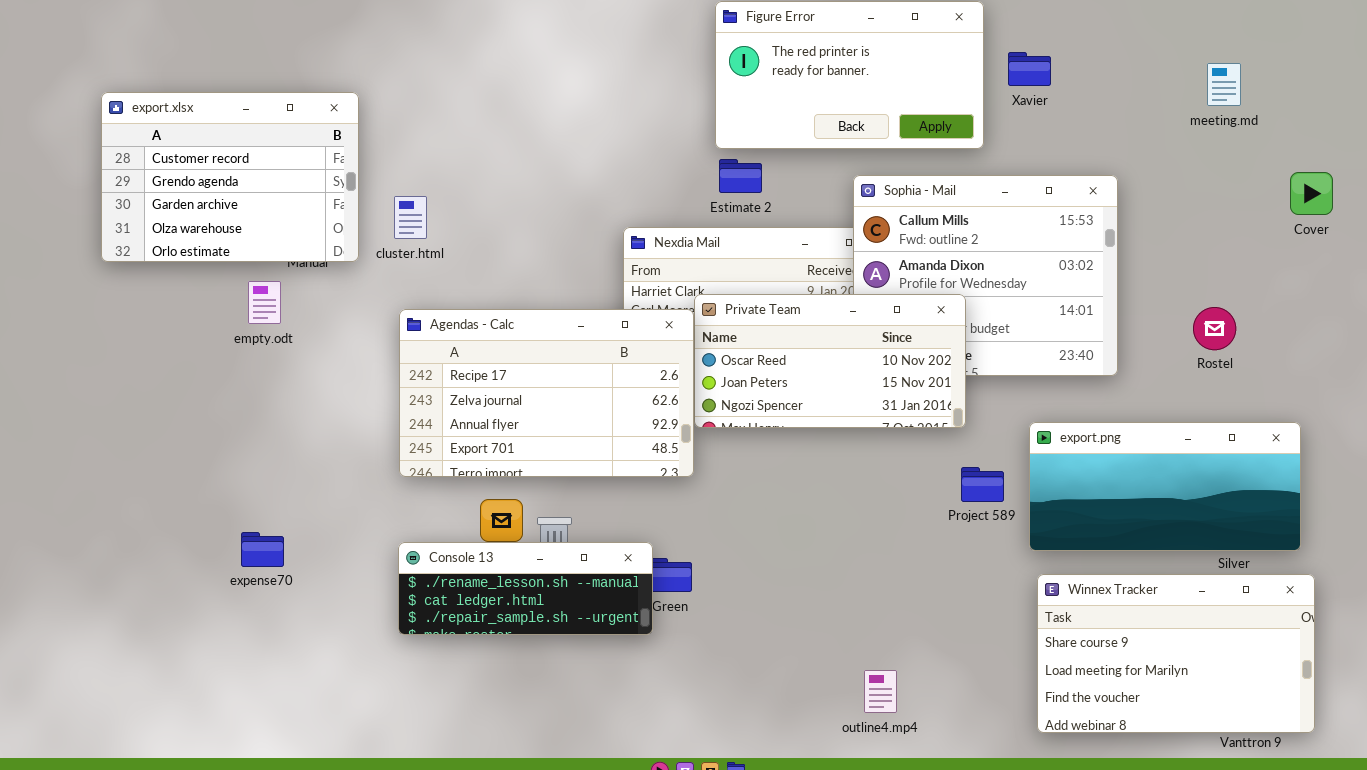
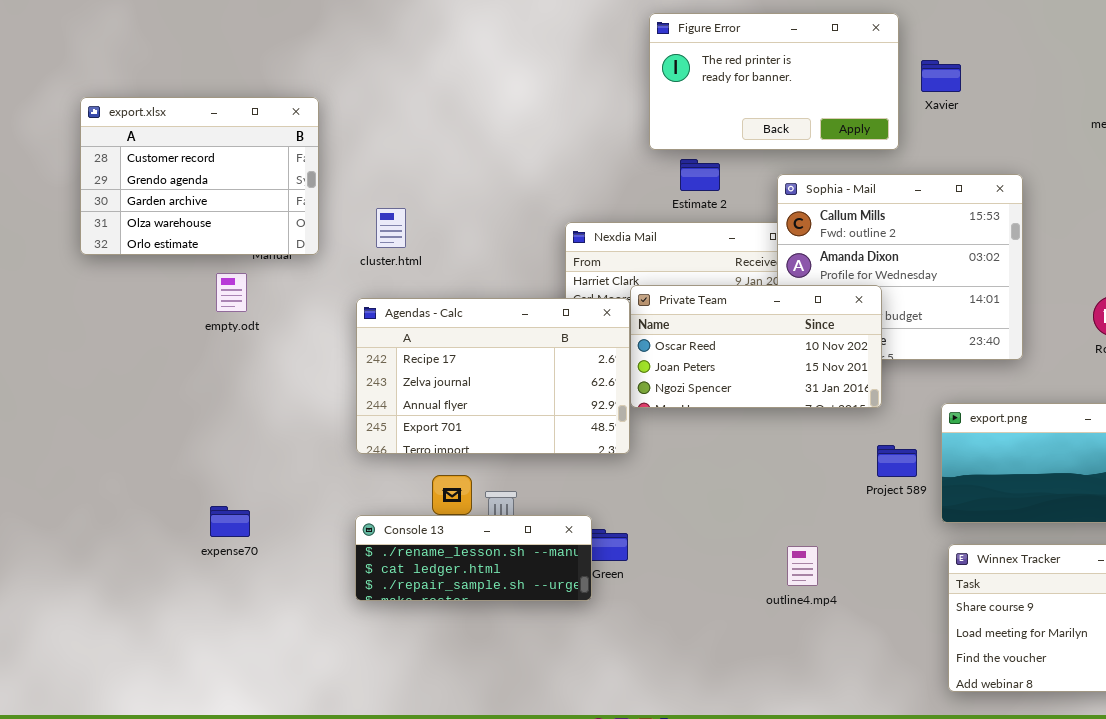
Estimate 2: [719,159,762,193] -> [680,159,720,191], moved
cluster.html: [394,196,427,239] -> [376,208,406,248], moved
outline4.mp4: [864,670,897,713] -> [787,546,818,586], moved

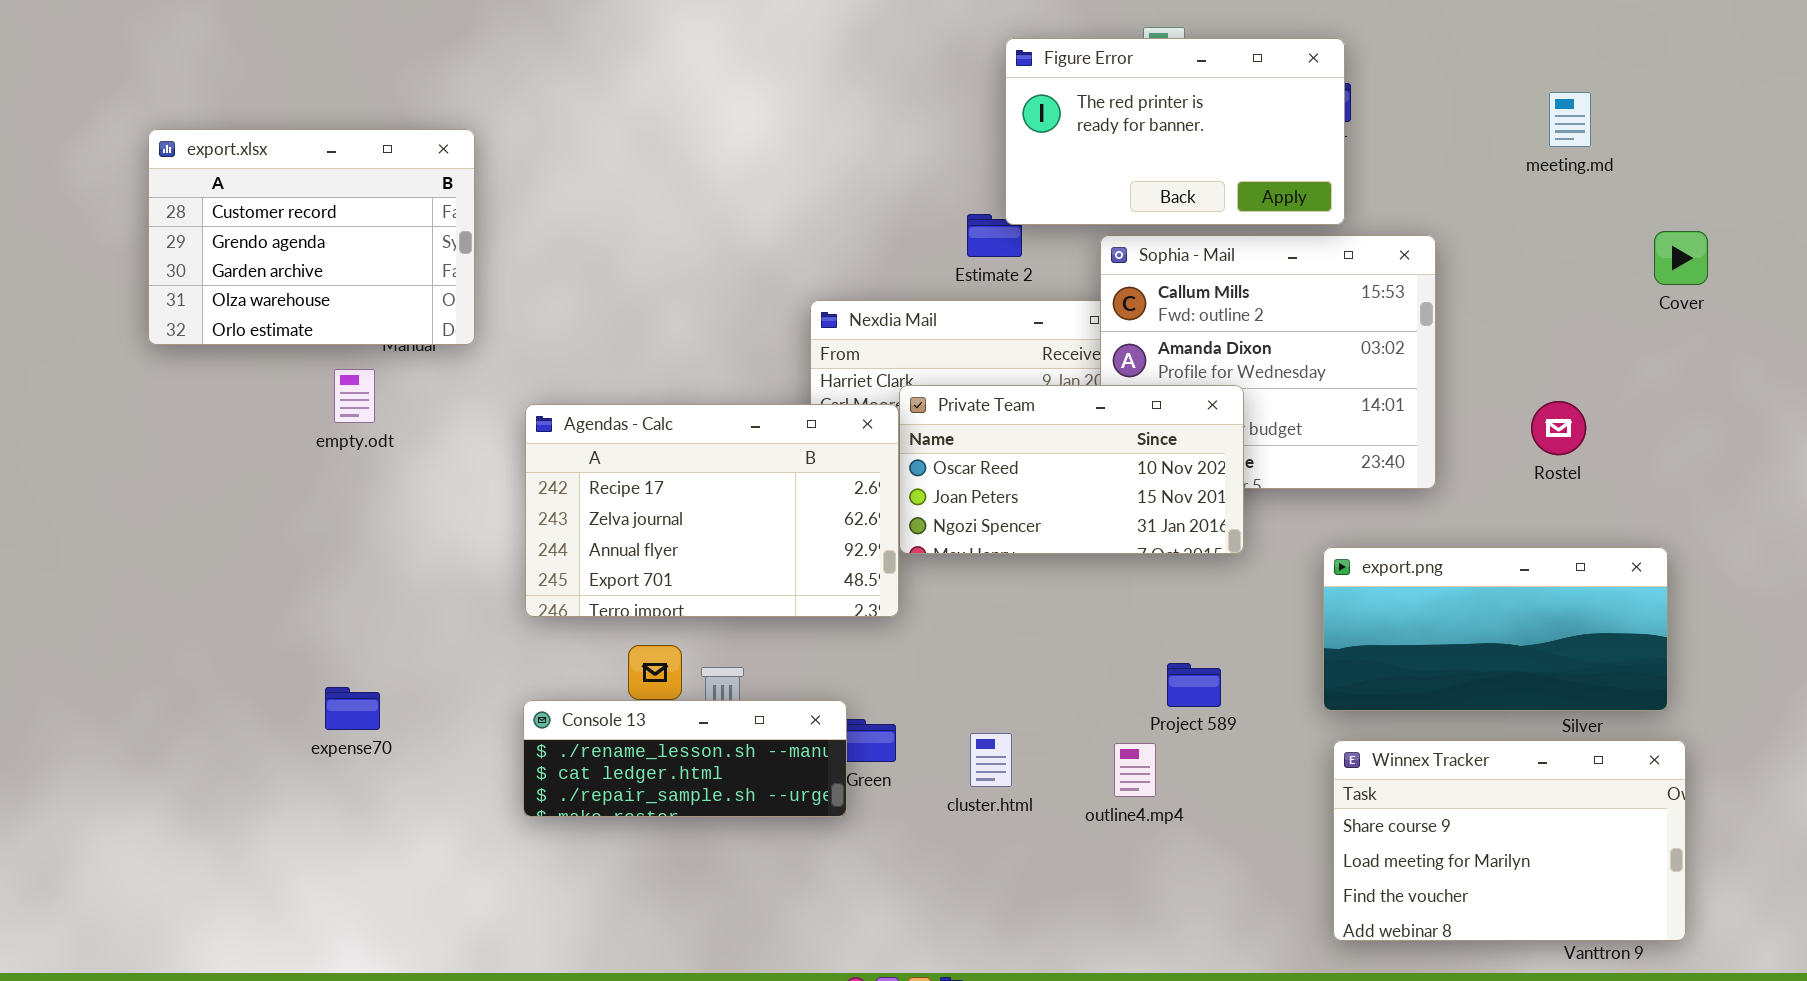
Figure Error: [649,13,899,150] -> [1005,38,1345,225], moved
cluster.html: [376,208,406,248] -> [970,733,1012,787], moved
Project 589: [877,445,917,477] -> [1167,663,1221,707], moved

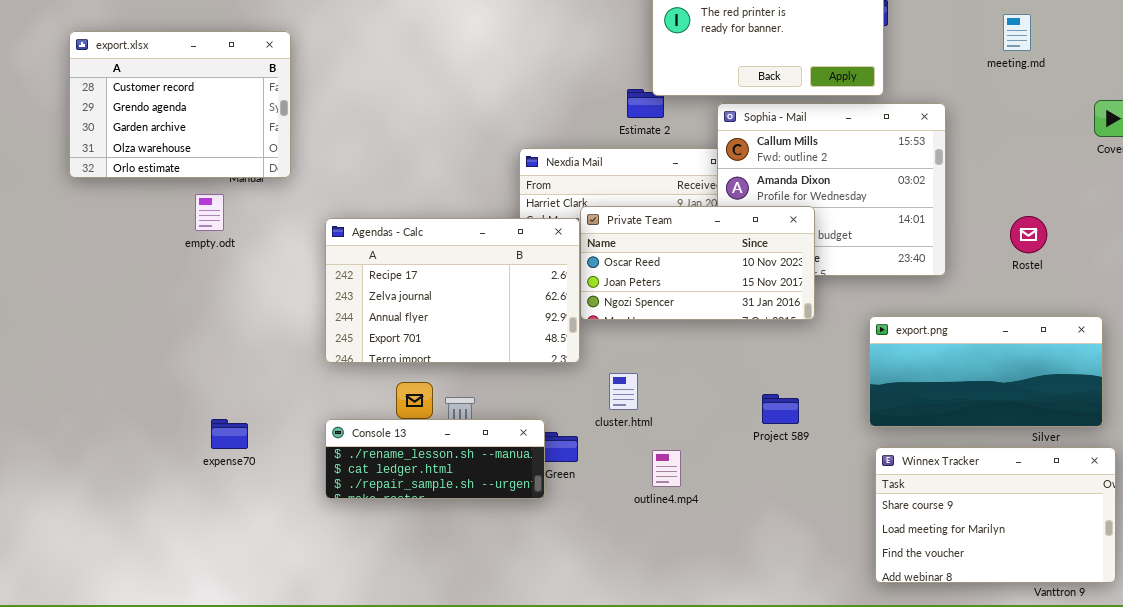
meeting.md: [1549,92,1591,147] -> [1003,14,1031,51], moved
expense70: [325,687,380,730] -> [211,419,248,449], moved
cluster.html: [970,733,1012,787] -> [609,373,638,410], moved
outline4.mp4: [1114,743,1156,797] -> [652,450,681,487], moved

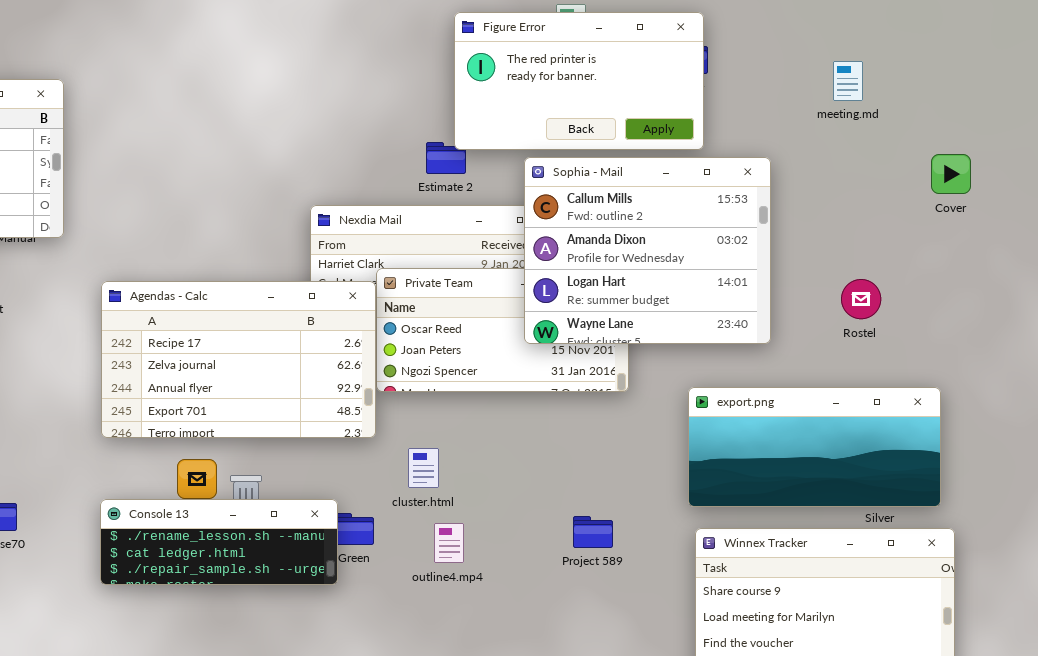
Sophia - Mail: [717,103,946,276] -> [524,157,771,344], raised
Project 589: [762,394,799,424] -> [573,516,613,548], moved
outline4.mp4: [652,450,681,487] -> [434,523,464,563], moved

::::::

_WHAT YOU NEED TO DO_
Retype the listing verbatim, minus every image.

_ANSWER SPACE_
Estimate 2: [719,159,762,193] -> [680,159,720,191], moved
cluster.html: [394,196,427,239] -> [376,208,406,248], moved
outline4.mp4: [864,670,897,713] -> [787,546,818,586], moved

Figure Error: [649,13,899,150] -> [1005,38,1345,225], moved
cluster.html: [376,208,406,248] -> [970,733,1012,787], moved
Project 589: [877,445,917,477] -> [1167,663,1221,707], moved

meeting.md: [1549,92,1591,147] -> [1003,14,1031,51], moved
expense70: [325,687,380,730] -> [211,419,248,449], moved
cluster.html: [970,733,1012,787] -> [609,373,638,410], moved
outline4.mp4: [1114,743,1156,797] -> [652,450,681,487], moved

Sophia - Mail: [717,103,946,276] -> [524,157,771,344], raised
Project 589: [762,394,799,424] -> [573,516,613,548], moved
outline4.mp4: [652,450,681,487] -> [434,523,464,563], moved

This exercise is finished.